How to complete this task
From the first line of the data down to the line bearing "(453, 573) = (556, 288): none -> brown candle", output every line exactly and include no pictures.

Material for this task
>>

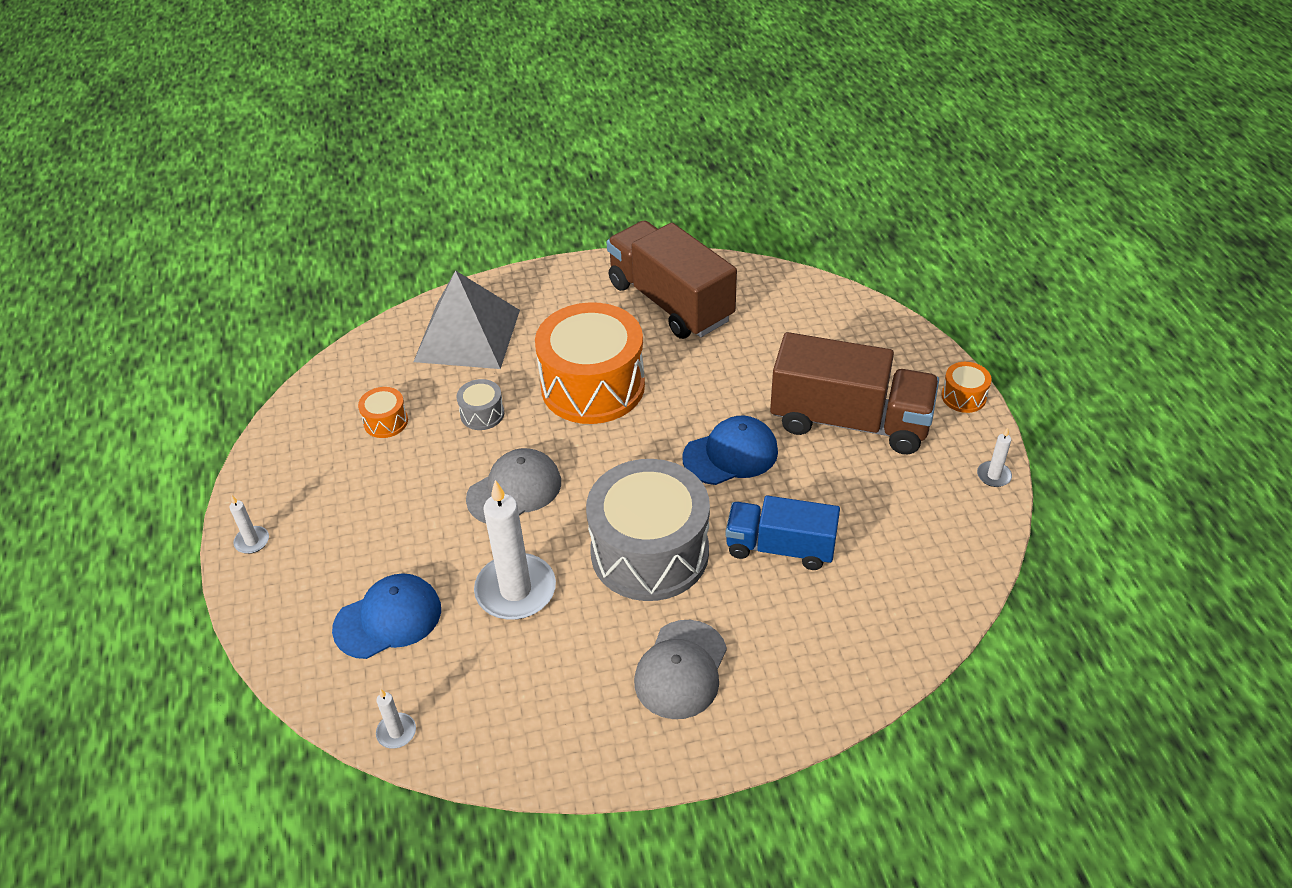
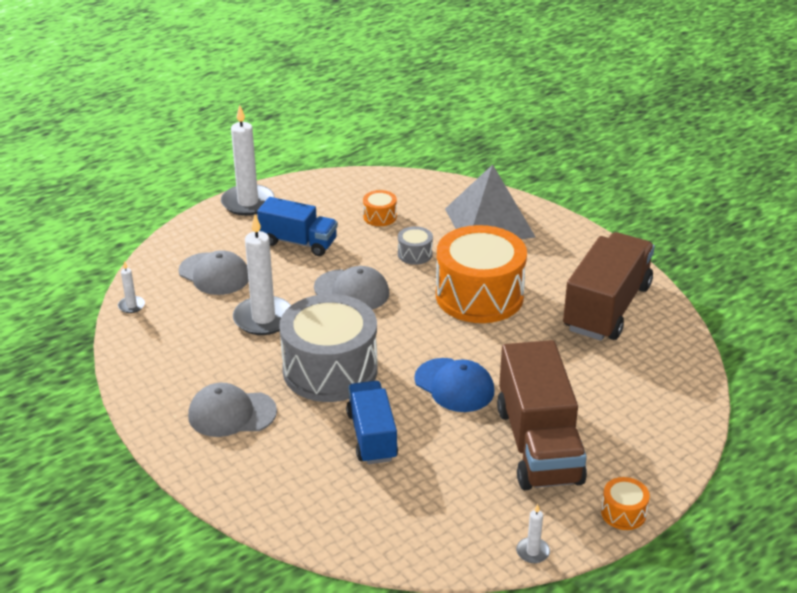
camera: 65 degrees right, 10 degrees down
(252, 541) = (248, 203): white candle -> white candle, size x2.23
(381, 513) = (298, 242): none -> blue truck
(388, 618) = (214, 274): blue cap -> grey cap

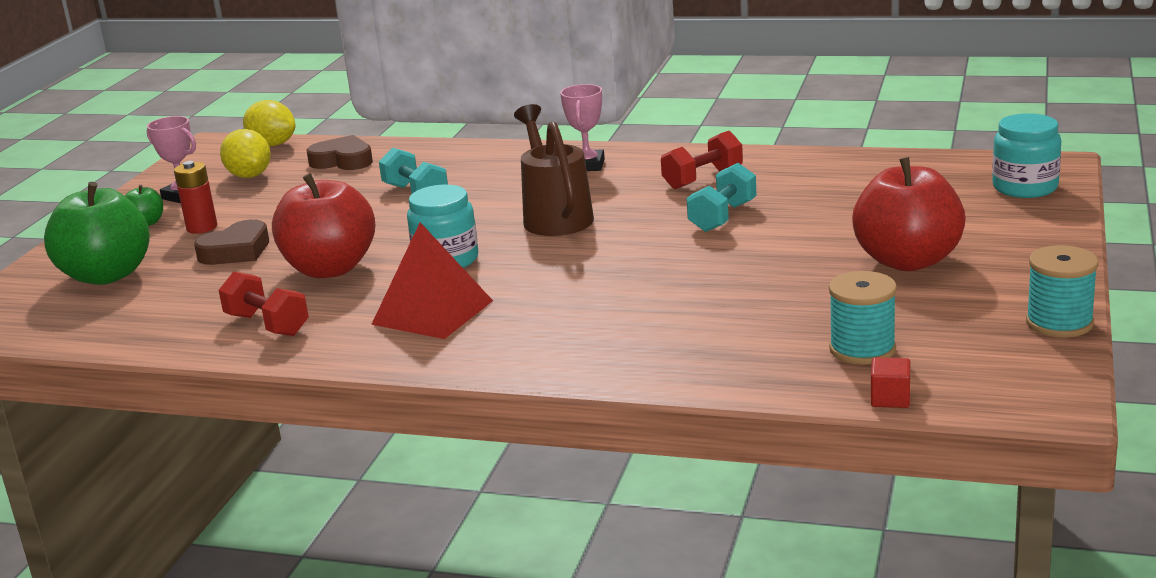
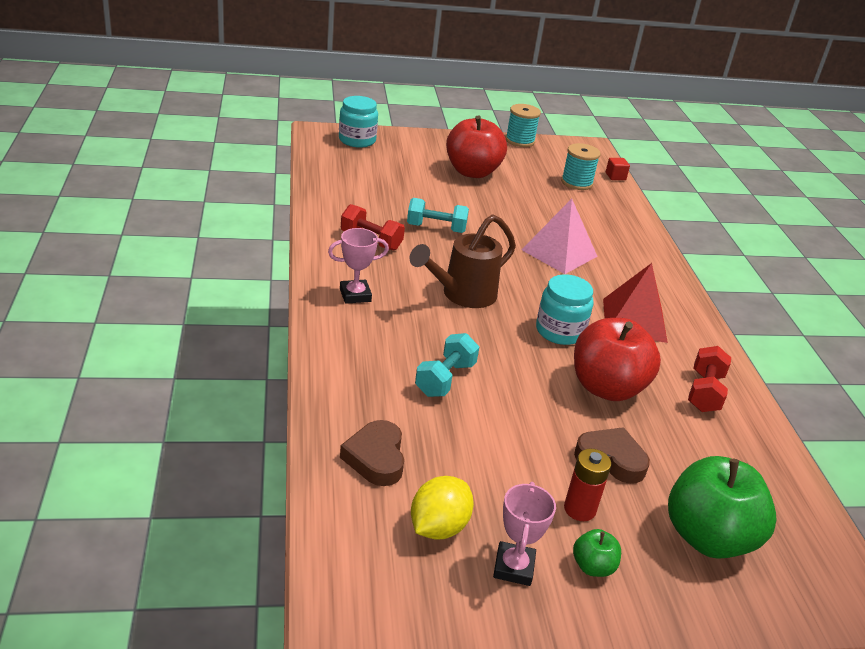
camera: 120 degrees left, 10 degrees up
(272, 144) = (335, 546): yellow lemon -> none
(623, 290) = (559, 253): none -> pink pyramid

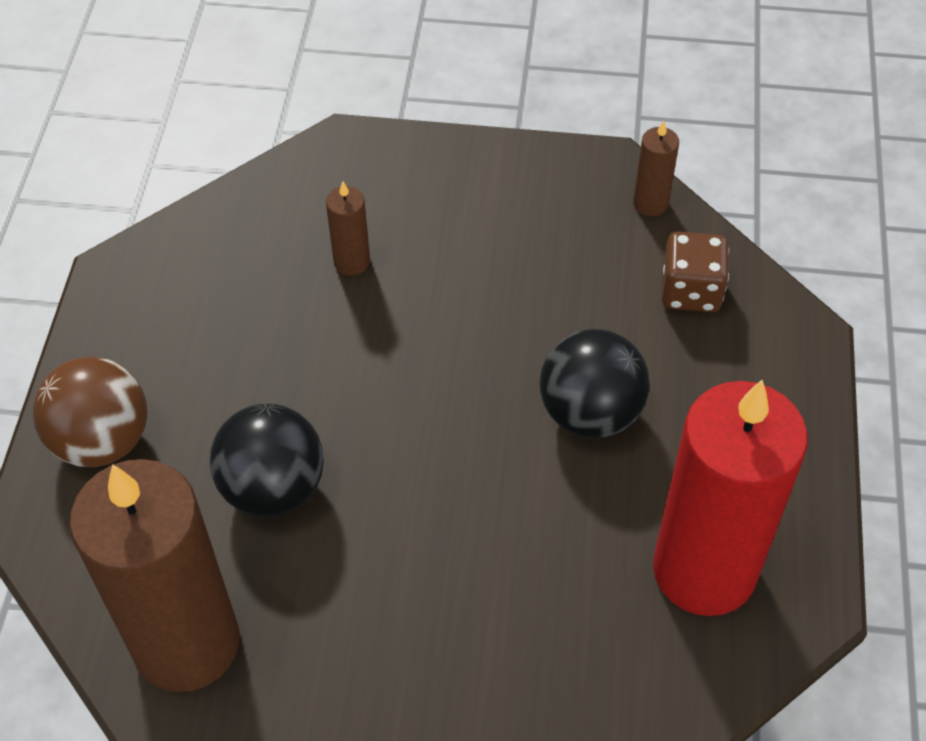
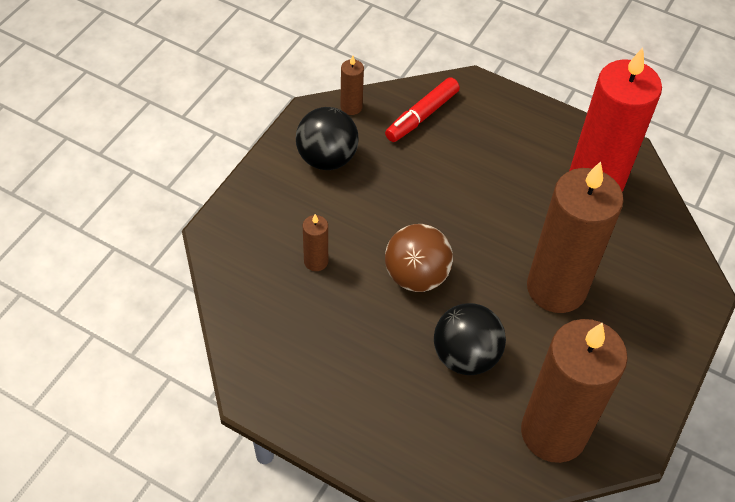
camera: 70 degrees left, 0 degrees up
(102, 440) = (389, 440): brown ball -> brown ball (416, 276)
(453, 573) = (556, 288): none -> brown candle
(590, 412) = (480, 190): black ball -> black ball (327, 158)
(690, 291) = (421, 116): brown dice -> red marker

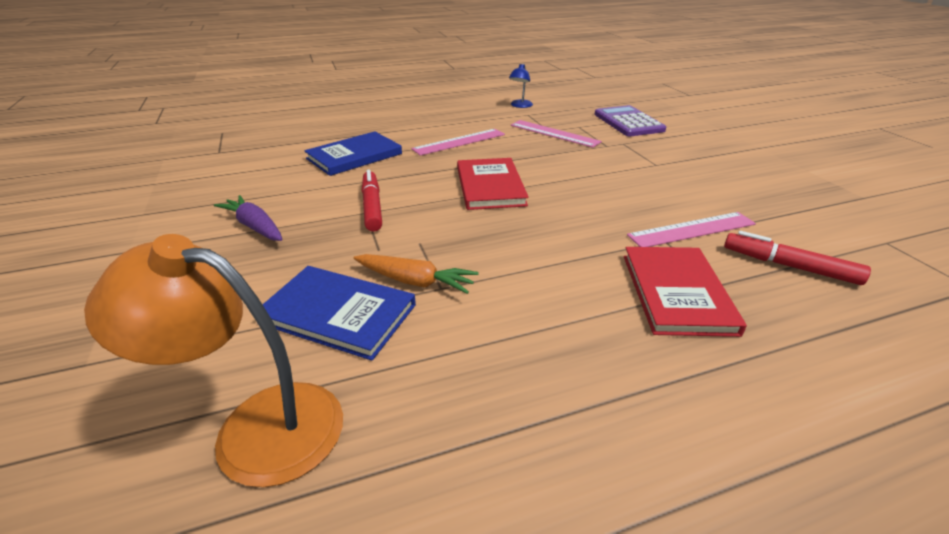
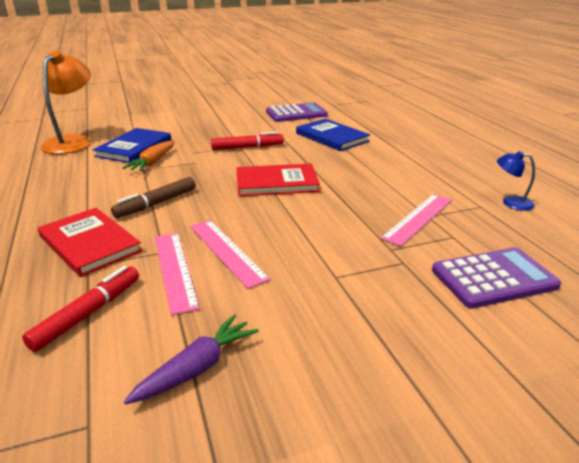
camera: 90 degrees right, 5 degrees down
(242, 175) = (296, 114): none -> purple calculator
(255, 226) = (228, 124): purple carrot -> purple carrot (197, 368)
(459, 142) = (374, 171): pink ruler -> pink ruler (227, 251)
(559, 258) = (156, 204): none -> brown marker
(677, 293) = (89, 244): red book -> red book turned 45 degrees clockwise

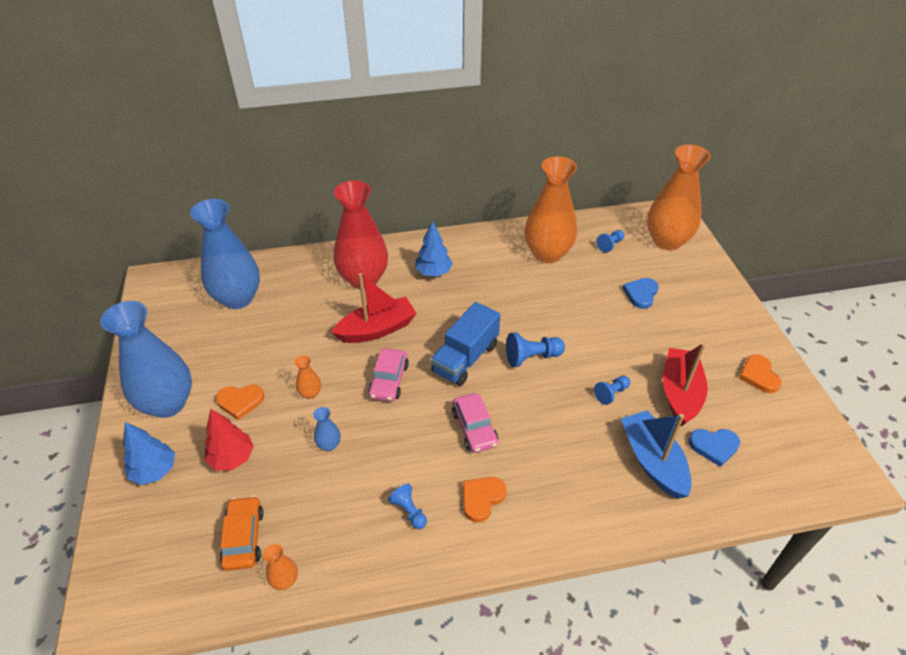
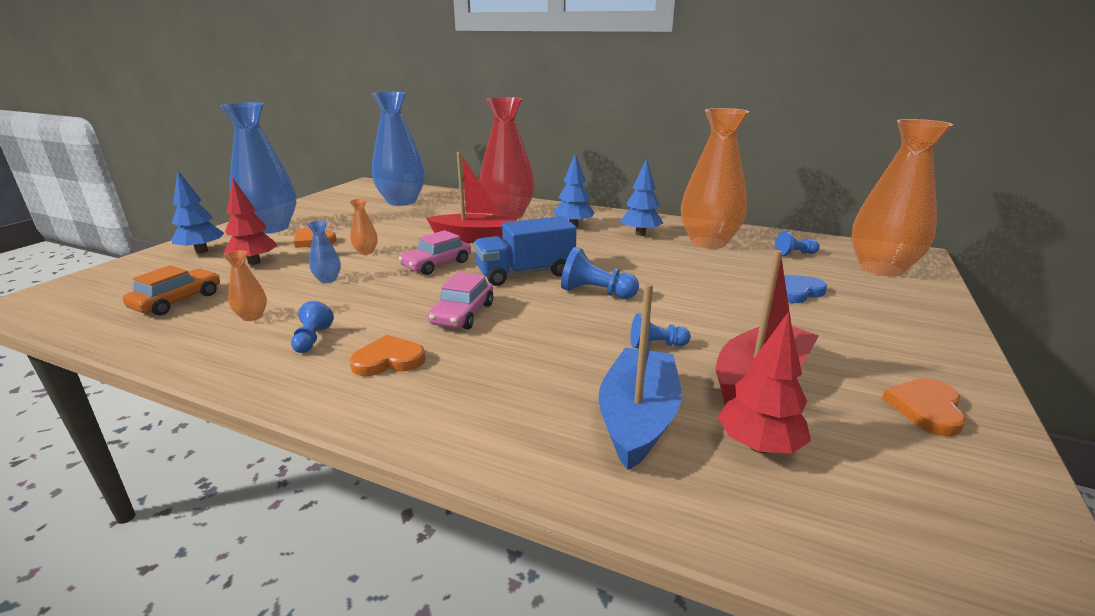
camera: 35 degrees right, 20 degrees down
(285, 580) = (150, 335): orange vase -> orange vase (252, 316)
(493, 262) = (640, 234): none -> blue tree
(714, 446) = (758, 446): blue heart -> red tree

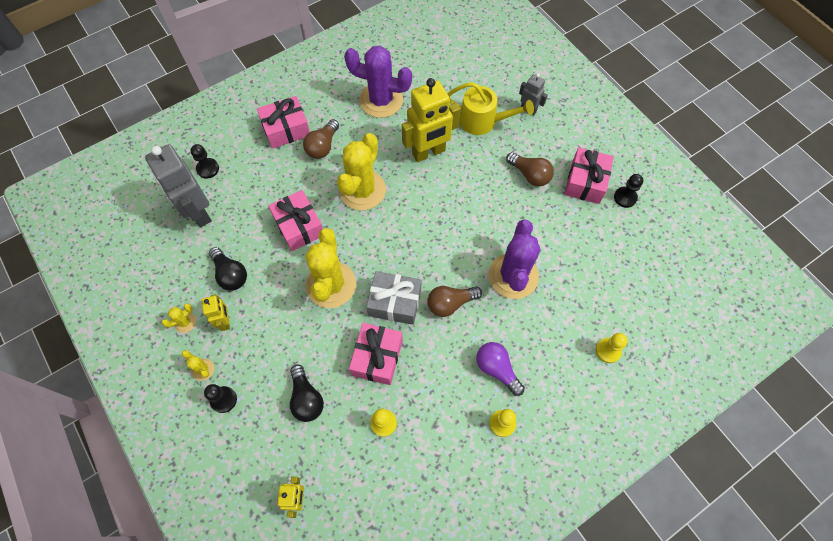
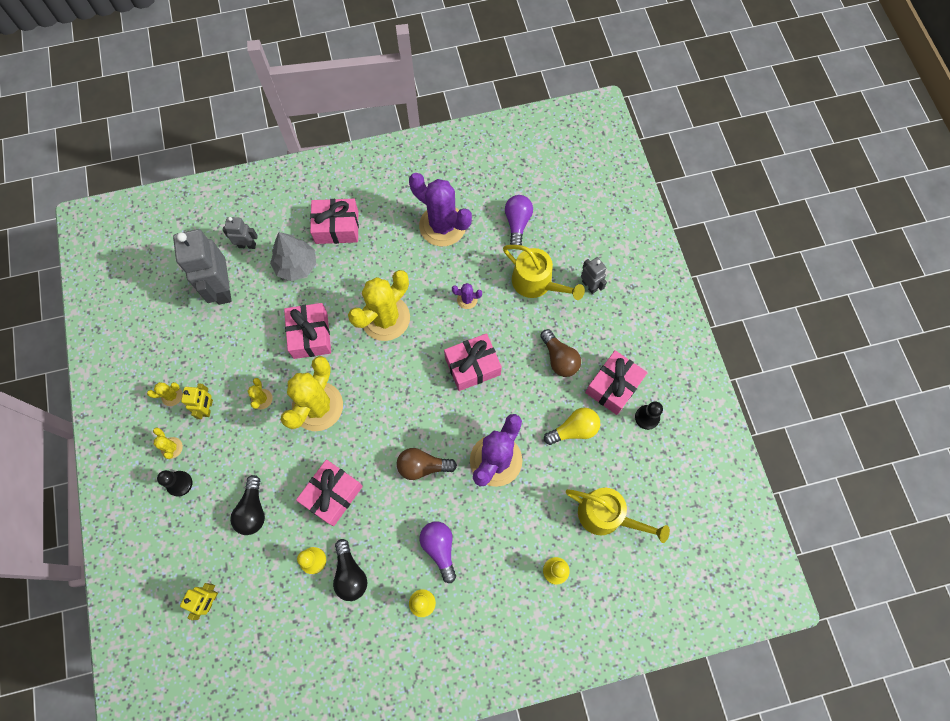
camera: 20 degrees right, 5 degrees up
(208, 169) = (247, 245): black pawn -> grey robot
(230, 274) = (229, 363): black light bulb -> black light bulb (350, 574)
(261, 171) = (296, 265): none -> grey tree
(275, 296) = (262, 399): none -> yellow cactus
(323, 146) = (365, 258): brown light bulb -> none
(395, 302) = (370, 446): grey gift -> none
(428, 152) = (467, 300): yellow robot -> purple cactus
(445, 79) = (517, 223): none -> purple light bulb
(457, 205) = (472, 366): none -> pink gift
(569, 228) = (574, 430): none -> yellow light bulb
(629, 289) = (606, 515): none -> yellow watering can

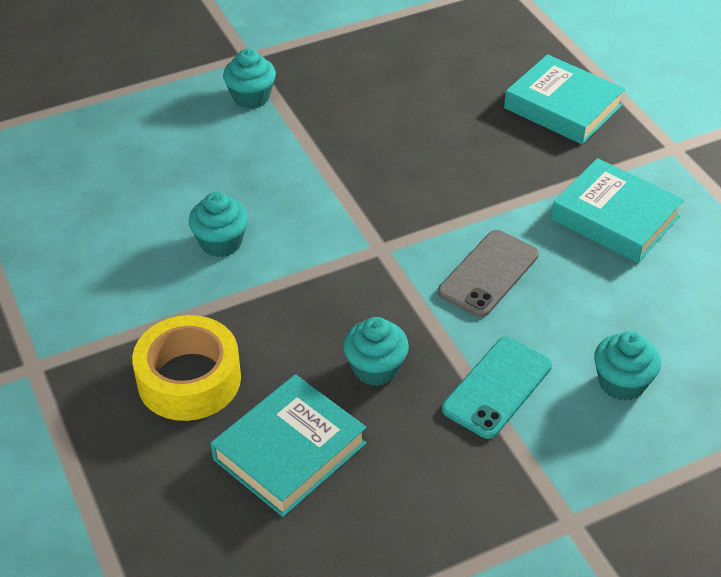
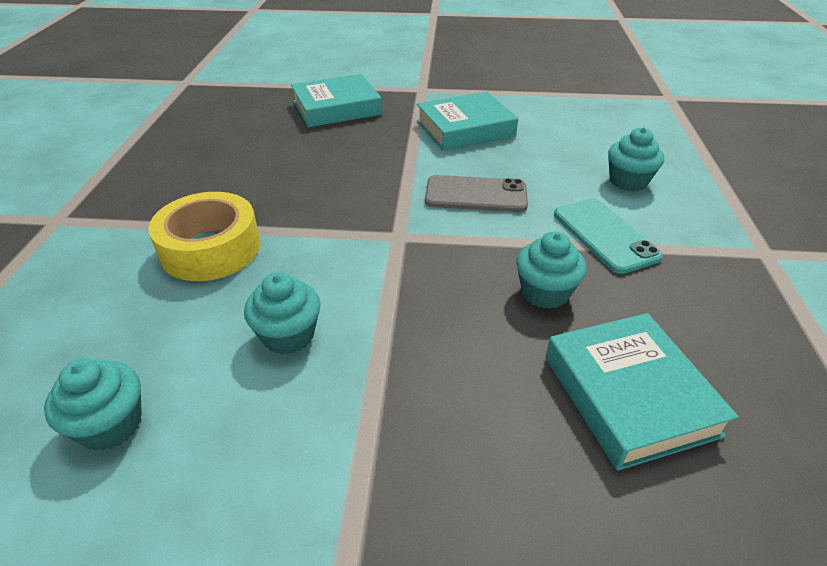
camera: 60 degrees left, 5 degrees down
(189, 379) = (476, 444): yellow tape -> yellow tape (211, 249)
(251, 97) = (114, 238): turquoise cupcake -> turquoise cupcake (111, 425)
(488, 273) = (476, 195): grey phone -> grey phone turned 60 degrees counterclockwise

<<

Finished task
camera: 65 degrees right, 10 degrees down
(252, 541) = (248, 203): white candle -> white candle, size x2.23
(381, 513) = (298, 242): none -> blue truck
(388, 618) = (214, 274): blue cap -> grey cap

camera: 120 degrees left, 10 degrees up
(272, 144) = (335, 546): yellow lemon -> none
(623, 290) = (559, 253): none -> pink pyramid

camera: 70 degrees left, 0 degrees up
(102, 440) = (389, 440): brown ball -> brown ball (416, 276)
(453, 573) = (556, 288): none -> brown candle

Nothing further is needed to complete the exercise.